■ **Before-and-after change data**
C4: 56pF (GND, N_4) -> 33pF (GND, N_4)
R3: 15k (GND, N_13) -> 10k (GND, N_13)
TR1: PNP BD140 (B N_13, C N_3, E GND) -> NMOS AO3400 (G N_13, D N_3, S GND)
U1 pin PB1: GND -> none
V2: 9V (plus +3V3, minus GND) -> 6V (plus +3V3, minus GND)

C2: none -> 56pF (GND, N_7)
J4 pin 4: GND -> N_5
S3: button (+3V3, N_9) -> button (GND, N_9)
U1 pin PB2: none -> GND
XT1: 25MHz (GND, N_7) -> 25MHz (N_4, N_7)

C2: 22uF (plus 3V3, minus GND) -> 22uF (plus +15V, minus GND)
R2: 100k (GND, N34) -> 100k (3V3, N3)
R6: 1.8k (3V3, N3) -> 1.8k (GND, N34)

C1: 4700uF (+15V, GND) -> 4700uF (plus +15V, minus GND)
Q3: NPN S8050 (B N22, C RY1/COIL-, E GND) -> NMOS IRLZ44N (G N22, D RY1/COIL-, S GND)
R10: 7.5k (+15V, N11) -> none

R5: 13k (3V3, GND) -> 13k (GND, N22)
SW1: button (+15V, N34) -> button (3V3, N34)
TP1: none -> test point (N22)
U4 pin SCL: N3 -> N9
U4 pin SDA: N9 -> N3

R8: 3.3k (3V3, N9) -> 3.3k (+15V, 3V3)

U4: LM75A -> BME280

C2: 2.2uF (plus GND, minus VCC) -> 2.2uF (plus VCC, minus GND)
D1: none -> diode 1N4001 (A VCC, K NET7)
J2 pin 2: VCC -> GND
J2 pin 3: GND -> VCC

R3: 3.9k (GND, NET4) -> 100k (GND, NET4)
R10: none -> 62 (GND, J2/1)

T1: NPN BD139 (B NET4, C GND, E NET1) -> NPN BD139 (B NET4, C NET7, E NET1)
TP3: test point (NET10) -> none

■ **TRY IT**
What is needed is a word-for-word copy of the records.

■ **YOUR SOLUTION**
C4: 56pF (GND, N_4) -> 33pF (GND, N_4)
R3: 15k (GND, N_13) -> 10k (GND, N_13)
TR1: PNP BD140 (B N_13, C N_3, E GND) -> NMOS AO3400 (G N_13, D N_3, S GND)
U1 pin PB1: GND -> none
V2: 9V (plus +3V3, minus GND) -> 6V (plus +3V3, minus GND)

C2: none -> 56pF (GND, N_7)
J4 pin 4: GND -> N_5
S3: button (+3V3, N_9) -> button (GND, N_9)
U1 pin PB2: none -> GND
XT1: 25MHz (GND, N_7) -> 25MHz (N_4, N_7)

C2: 22uF (plus 3V3, minus GND) -> 22uF (plus +15V, minus GND)
R2: 100k (GND, N34) -> 100k (3V3, N3)
R6: 1.8k (3V3, N3) -> 1.8k (GND, N34)

C1: 4700uF (+15V, GND) -> 4700uF (plus +15V, minus GND)
Q3: NPN S8050 (B N22, C RY1/COIL-, E GND) -> NMOS IRLZ44N (G N22, D RY1/COIL-, S GND)
R10: 7.5k (+15V, N11) -> none

R5: 13k (3V3, GND) -> 13k (GND, N22)
SW1: button (+15V, N34) -> button (3V3, N34)
TP1: none -> test point (N22)
U4 pin SCL: N3 -> N9
U4 pin SDA: N9 -> N3

R8: 3.3k (3V3, N9) -> 3.3k (+15V, 3V3)

U4: LM75A -> BME280

C2: 2.2uF (plus GND, minus VCC) -> 2.2uF (plus VCC, minus GND)
D1: none -> diode 1N4001 (A VCC, K NET7)
J2 pin 2: VCC -> GND
J2 pin 3: GND -> VCC

R3: 3.9k (GND, NET4) -> 100k (GND, NET4)
R10: none -> 62 (GND, J2/1)

T1: NPN BD139 (B NET4, C GND, E NET1) -> NPN BD139 (B NET4, C NET7, E NET1)
TP3: test point (NET10) -> none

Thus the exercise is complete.